Coordinate-based object records:
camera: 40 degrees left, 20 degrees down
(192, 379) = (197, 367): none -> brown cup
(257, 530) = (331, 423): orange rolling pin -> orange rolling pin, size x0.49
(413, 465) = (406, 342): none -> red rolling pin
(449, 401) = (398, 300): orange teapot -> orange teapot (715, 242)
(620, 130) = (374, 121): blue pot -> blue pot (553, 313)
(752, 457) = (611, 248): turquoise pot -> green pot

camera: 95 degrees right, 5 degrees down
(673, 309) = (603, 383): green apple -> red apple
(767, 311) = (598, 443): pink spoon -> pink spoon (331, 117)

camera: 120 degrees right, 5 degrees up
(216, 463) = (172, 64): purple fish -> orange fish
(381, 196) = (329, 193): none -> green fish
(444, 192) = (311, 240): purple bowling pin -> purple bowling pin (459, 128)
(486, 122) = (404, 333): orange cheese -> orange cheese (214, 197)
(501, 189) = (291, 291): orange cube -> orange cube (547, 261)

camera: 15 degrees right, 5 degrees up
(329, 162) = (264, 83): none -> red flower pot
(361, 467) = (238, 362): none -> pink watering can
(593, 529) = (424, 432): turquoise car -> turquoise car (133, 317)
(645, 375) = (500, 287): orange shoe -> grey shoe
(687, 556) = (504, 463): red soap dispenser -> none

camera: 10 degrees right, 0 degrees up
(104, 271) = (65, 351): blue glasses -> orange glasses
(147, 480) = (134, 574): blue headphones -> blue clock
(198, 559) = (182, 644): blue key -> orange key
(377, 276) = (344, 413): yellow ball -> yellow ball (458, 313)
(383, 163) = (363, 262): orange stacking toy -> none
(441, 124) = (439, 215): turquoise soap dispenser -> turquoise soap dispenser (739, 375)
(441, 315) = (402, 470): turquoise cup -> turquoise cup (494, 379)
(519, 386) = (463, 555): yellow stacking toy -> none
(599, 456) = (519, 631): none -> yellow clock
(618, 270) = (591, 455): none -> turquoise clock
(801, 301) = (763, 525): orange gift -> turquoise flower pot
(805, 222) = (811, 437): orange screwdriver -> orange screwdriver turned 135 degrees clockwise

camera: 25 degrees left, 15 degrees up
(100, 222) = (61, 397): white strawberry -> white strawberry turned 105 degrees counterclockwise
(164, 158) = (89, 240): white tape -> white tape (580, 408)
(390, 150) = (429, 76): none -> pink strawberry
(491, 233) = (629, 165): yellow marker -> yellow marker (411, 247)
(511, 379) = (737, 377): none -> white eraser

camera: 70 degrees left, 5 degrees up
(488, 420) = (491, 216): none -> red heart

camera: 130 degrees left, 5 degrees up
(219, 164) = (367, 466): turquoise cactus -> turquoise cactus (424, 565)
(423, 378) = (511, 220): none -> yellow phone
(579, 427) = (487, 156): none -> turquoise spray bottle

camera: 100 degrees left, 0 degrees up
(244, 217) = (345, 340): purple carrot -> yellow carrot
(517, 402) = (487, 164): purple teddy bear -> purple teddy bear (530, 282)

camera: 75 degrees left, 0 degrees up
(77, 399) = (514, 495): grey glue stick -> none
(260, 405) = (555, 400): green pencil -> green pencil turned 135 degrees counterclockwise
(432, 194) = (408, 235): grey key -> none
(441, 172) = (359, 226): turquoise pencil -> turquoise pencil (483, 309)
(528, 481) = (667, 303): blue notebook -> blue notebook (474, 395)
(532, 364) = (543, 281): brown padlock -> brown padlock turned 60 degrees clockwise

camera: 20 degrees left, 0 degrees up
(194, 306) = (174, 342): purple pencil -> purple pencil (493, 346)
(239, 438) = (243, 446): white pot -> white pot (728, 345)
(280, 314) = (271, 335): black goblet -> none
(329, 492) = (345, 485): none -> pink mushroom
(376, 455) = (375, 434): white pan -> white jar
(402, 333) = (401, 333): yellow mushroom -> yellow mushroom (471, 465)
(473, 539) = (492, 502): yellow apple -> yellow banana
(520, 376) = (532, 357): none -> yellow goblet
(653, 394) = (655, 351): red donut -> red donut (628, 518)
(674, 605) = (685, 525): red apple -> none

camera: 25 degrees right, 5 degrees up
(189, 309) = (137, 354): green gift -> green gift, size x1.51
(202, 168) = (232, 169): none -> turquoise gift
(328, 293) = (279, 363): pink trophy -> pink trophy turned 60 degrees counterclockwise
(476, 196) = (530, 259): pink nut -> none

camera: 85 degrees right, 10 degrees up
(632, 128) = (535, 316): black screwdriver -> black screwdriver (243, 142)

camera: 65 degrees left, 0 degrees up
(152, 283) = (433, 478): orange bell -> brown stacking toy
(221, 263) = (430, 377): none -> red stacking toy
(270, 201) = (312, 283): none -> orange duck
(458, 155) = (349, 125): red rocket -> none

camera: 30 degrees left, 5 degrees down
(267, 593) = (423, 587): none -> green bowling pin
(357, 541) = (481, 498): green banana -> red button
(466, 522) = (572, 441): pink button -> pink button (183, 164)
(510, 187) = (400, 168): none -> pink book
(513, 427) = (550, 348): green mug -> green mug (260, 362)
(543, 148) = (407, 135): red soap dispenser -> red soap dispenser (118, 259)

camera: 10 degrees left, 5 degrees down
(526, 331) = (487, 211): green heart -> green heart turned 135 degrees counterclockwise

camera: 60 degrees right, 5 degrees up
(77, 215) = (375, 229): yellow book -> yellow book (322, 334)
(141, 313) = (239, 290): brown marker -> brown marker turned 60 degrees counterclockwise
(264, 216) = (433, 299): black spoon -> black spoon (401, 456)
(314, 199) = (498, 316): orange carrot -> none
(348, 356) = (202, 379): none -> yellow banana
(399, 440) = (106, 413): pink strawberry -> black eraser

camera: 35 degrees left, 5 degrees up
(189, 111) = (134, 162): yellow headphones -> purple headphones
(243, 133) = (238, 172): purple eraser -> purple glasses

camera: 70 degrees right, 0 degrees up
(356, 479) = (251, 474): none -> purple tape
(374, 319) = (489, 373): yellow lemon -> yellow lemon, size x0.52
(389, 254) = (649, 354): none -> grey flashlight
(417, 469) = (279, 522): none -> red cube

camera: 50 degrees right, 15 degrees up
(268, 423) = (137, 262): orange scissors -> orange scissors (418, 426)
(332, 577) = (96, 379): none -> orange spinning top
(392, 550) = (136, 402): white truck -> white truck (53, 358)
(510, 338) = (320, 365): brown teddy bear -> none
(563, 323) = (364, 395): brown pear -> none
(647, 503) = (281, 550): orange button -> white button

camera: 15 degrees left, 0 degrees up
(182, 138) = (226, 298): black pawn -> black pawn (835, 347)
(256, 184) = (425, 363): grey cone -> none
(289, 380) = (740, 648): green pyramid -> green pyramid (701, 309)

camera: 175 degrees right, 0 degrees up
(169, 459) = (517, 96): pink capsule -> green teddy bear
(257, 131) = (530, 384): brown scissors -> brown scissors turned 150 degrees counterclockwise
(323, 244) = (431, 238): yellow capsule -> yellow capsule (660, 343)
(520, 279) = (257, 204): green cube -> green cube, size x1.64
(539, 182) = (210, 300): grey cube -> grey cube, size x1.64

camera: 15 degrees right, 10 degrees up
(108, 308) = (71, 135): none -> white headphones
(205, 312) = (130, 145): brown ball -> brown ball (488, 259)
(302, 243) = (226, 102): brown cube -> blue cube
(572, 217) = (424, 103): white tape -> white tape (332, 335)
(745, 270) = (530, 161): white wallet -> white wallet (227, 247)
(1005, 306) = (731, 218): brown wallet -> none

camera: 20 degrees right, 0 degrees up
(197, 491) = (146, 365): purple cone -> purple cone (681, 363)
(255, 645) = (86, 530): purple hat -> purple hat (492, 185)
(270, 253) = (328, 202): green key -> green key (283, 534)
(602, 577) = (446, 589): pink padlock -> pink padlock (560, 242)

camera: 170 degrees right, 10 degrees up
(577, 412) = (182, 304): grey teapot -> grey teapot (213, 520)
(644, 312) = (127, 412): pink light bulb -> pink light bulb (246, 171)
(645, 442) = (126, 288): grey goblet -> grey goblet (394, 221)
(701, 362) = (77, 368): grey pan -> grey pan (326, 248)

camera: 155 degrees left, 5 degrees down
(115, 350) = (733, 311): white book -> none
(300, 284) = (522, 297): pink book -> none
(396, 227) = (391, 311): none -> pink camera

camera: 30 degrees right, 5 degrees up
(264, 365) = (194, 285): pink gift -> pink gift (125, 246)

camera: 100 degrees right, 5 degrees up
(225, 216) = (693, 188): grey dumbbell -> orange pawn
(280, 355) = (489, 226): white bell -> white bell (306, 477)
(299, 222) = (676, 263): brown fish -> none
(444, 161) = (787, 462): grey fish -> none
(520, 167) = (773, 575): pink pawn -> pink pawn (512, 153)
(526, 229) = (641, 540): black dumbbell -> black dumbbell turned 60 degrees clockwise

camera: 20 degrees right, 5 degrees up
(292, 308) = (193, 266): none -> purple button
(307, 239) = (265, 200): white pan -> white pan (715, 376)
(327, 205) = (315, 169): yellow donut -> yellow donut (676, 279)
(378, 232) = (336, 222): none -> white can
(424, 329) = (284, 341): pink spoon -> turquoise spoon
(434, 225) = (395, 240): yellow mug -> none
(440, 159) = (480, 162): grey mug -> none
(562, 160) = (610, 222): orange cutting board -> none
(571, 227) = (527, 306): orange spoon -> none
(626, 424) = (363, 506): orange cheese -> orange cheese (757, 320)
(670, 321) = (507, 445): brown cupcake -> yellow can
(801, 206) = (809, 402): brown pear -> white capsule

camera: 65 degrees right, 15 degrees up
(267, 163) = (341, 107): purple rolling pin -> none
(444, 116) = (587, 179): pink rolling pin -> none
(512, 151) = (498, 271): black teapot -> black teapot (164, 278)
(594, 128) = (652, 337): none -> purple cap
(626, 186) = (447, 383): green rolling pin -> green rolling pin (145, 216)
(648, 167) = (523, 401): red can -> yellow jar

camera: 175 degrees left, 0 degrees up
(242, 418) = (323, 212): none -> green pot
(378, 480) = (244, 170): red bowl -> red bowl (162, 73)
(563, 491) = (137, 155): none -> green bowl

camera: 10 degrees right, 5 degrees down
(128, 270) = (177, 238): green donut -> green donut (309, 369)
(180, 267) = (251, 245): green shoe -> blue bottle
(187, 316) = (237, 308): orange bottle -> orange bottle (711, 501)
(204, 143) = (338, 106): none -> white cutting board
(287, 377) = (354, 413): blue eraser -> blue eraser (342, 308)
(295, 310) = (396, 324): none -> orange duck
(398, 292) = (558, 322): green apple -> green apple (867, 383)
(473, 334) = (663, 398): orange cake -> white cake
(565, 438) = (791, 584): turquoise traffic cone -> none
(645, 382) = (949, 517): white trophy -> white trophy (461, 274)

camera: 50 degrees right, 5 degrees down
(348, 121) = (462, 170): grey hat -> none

# WORK ORDER
Among the entries above, the line containing "(328, 293) = (279, 363): pink", the line containing "(632, 128) = (535, 316): black", and all lines between them are to be restated word for word; nothing else belongs in the reply.

# OUTPUT OF THE TASK
(328, 293) = (279, 363): pink trophy -> pink trophy turned 60 degrees counterclockwise
(476, 196) = (530, 259): pink nut -> none

camera: 85 degrees right, 10 degrees up
(632, 128) = (535, 316): black screwdriver -> black screwdriver (243, 142)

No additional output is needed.